Transcribe the records below word for word, leaving every picture out.
___ Data under study
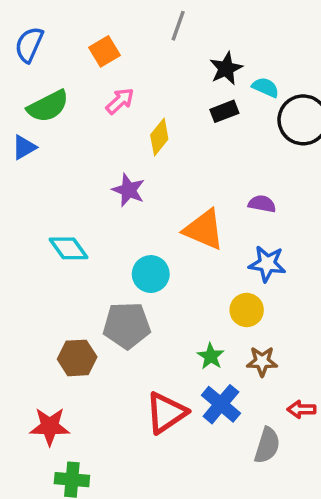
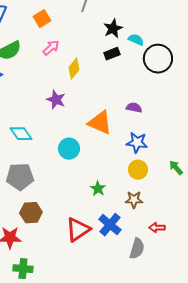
yellow circle: (247, 310) -> (138, 170), moved
gray pentagon: (127, 325) -> (20, 177), moved
green star: (211, 356) -> (98, 189), moved
brown hexagon: (77, 358) -> (31, 213), moved

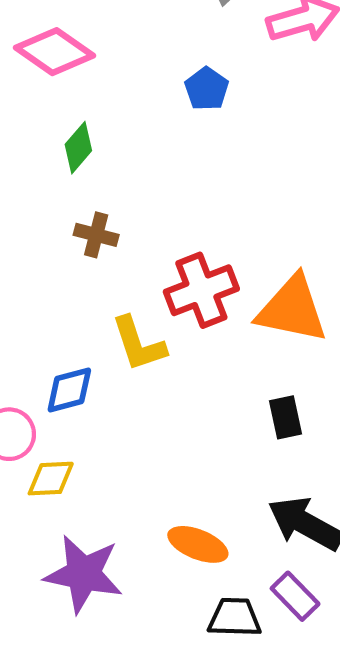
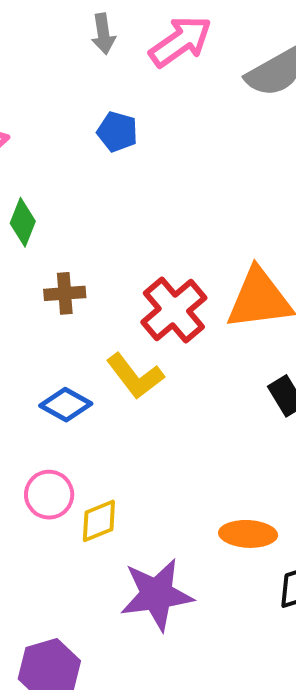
blue diamond: (69, 390) -> (66, 405), moved, turned 63

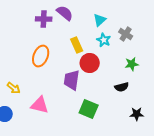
______
__Exercise response__.
yellow circle: (247, 310) -> (138, 170), moved
gray pentagon: (127, 325) -> (20, 177), moved
green star: (211, 356) -> (98, 189), moved
brown hexagon: (77, 358) -> (31, 213), moved

blue diamond: (69, 390) -> (66, 405), moved, turned 63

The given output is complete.